▶ _Input data_
○ ○ ○

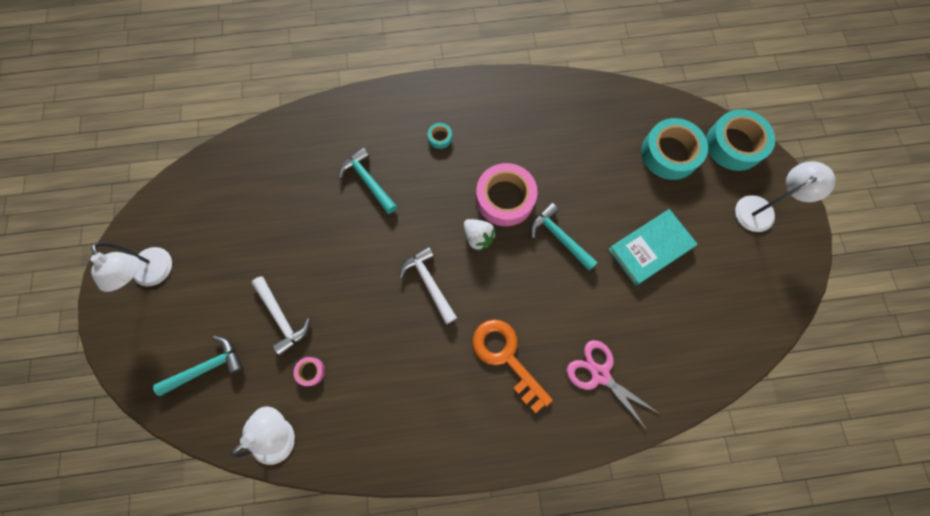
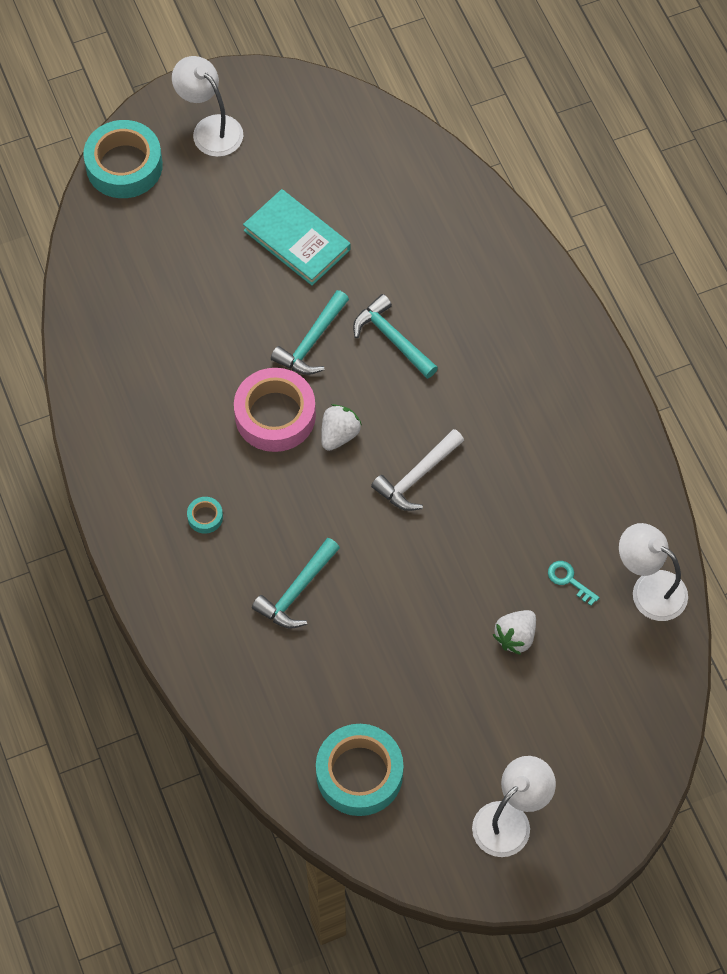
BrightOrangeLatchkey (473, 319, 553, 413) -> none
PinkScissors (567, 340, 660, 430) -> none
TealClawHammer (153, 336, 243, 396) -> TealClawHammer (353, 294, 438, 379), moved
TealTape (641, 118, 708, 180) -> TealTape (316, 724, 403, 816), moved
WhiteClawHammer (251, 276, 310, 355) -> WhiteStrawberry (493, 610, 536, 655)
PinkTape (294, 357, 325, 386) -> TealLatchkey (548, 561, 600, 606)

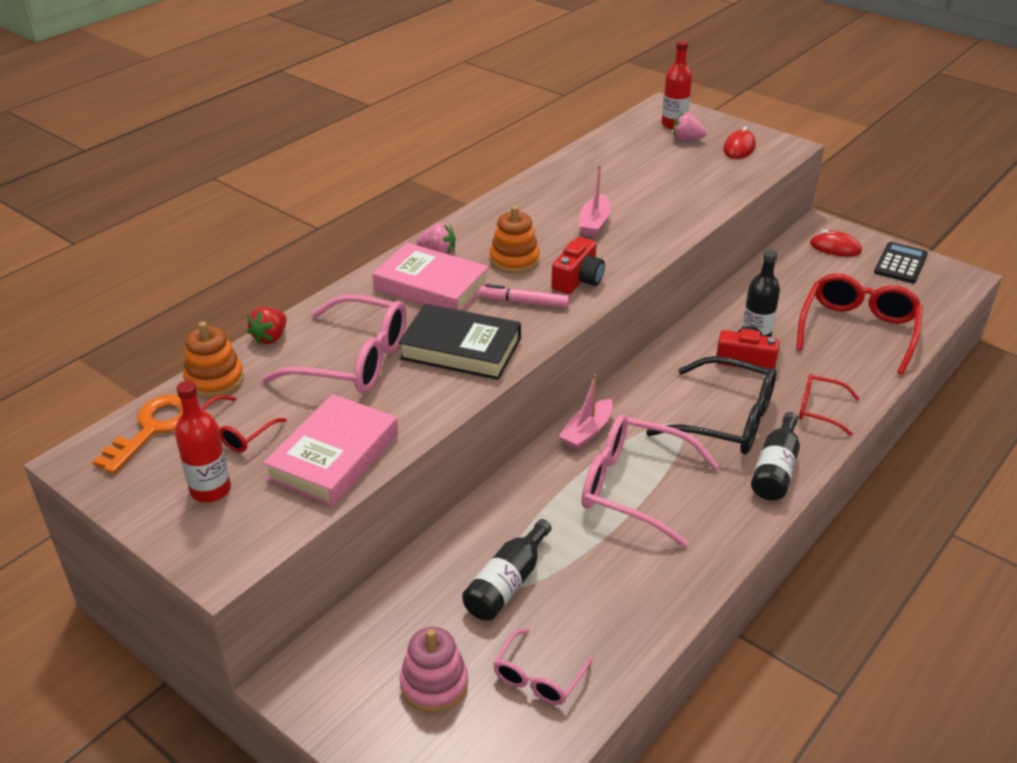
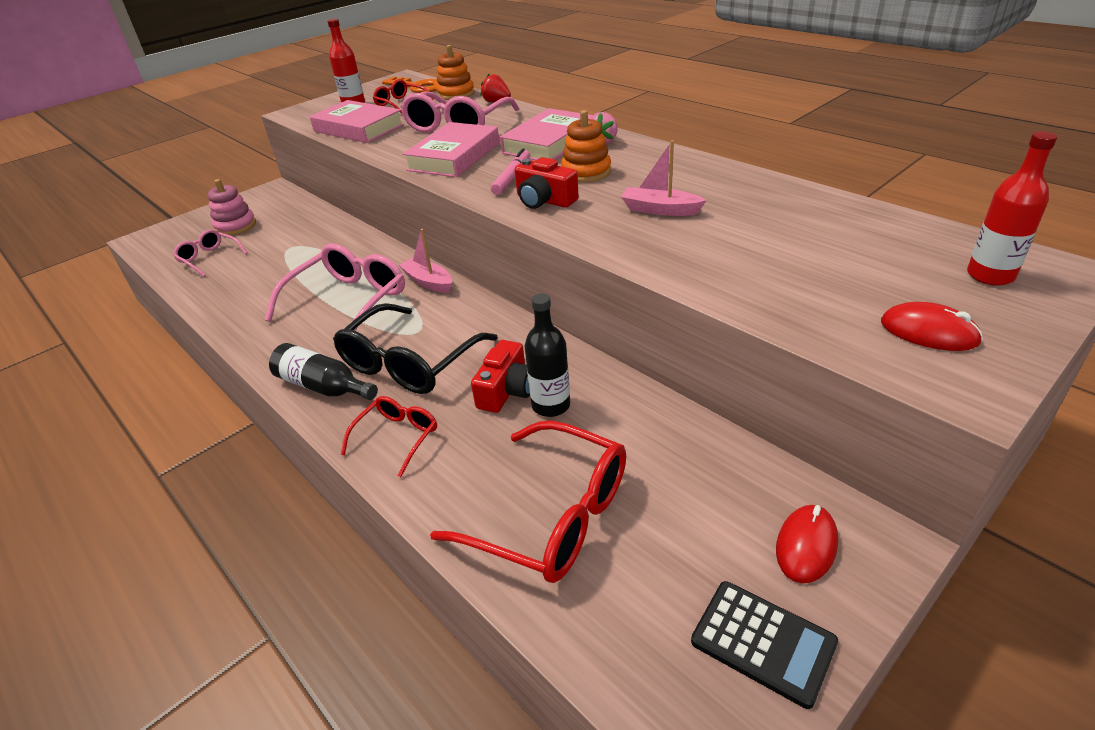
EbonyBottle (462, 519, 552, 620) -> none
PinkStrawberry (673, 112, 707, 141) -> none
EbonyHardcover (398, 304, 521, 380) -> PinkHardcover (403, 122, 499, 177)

○ ○ ○

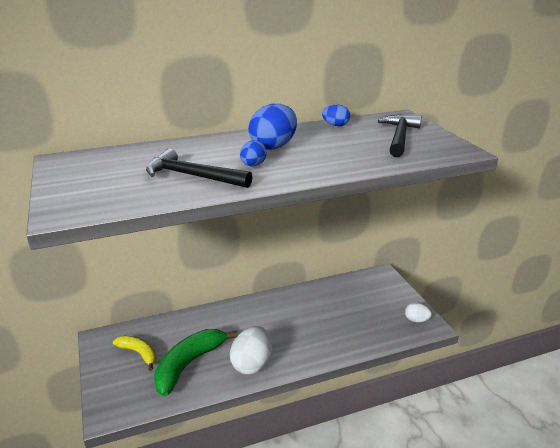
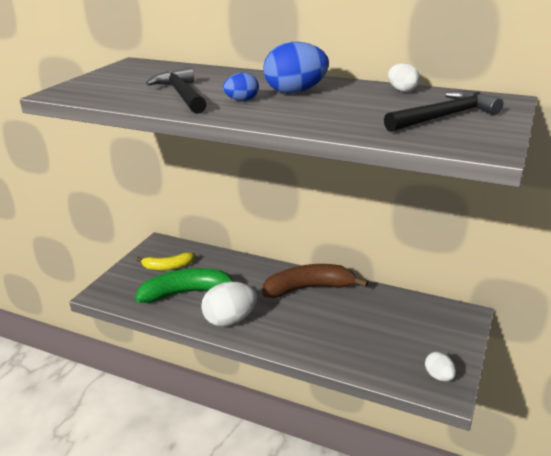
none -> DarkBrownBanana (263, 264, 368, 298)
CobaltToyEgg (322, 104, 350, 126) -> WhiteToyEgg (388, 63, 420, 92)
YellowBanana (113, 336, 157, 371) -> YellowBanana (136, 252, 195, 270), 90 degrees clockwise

○ ○ ○

▶ _Problem statement_
Extract, from the listing above, every line where the string "moved" occurs.

▶ _Output for this exercise_
TealClawHammer (153, 336, 243, 396) -> TealClawHammer (353, 294, 438, 379), moved
TealTape (641, 118, 708, 180) -> TealTape (316, 724, 403, 816), moved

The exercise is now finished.